» **WHAT YOU HAVE TO DO**: Would you please copy the entries exactly, leaving every picture aside?

RECORDS SHOWN: Begin

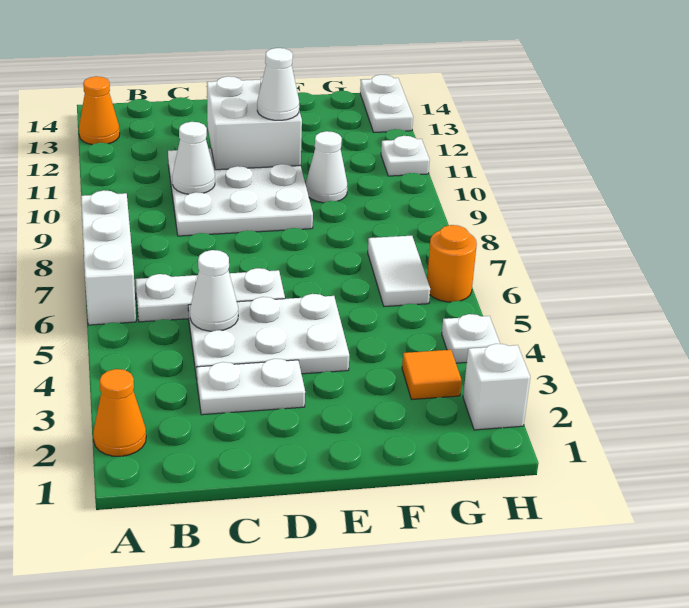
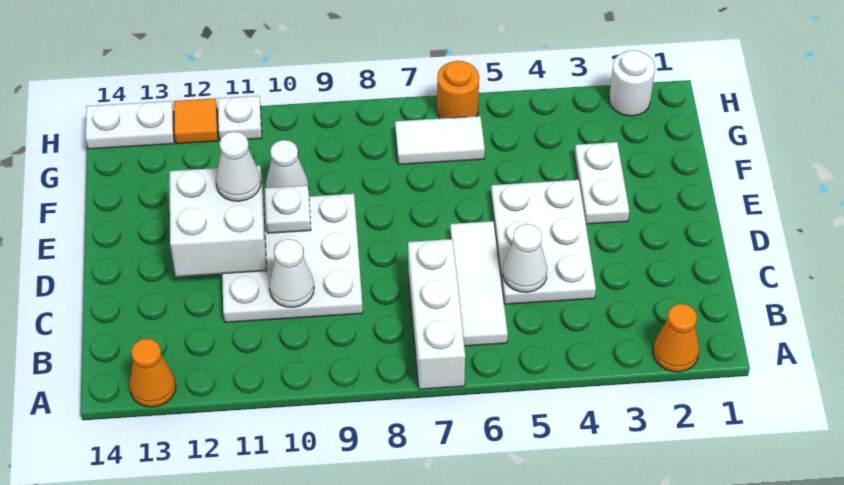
white brick A6:A8 level 1 -> white brick A7:C7 level 1
white plate B6:D6 level 1 -> white tile B6:D6 level 1
white plate C3:D3 level 1 -> white plate E3:F3 level 1
orange tile G3 level 1 -> orange tile H12 level 1
white brick H2 level 1 -> white round brick H2 level 1
white plate H4 level 1 -> white plate E10 level 2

RECORDS SHOWN: End

» **SOLUTION FOR THIS EXERCISE**:
white brick A6:A8 level 1 -> white brick A7:C7 level 1
white plate B6:D6 level 1 -> white tile B6:D6 level 1
white plate C3:D3 level 1 -> white plate E3:F3 level 1
orange tile G3 level 1 -> orange tile H12 level 1
white brick H2 level 1 -> white round brick H2 level 1
white plate H4 level 1 -> white plate E10 level 2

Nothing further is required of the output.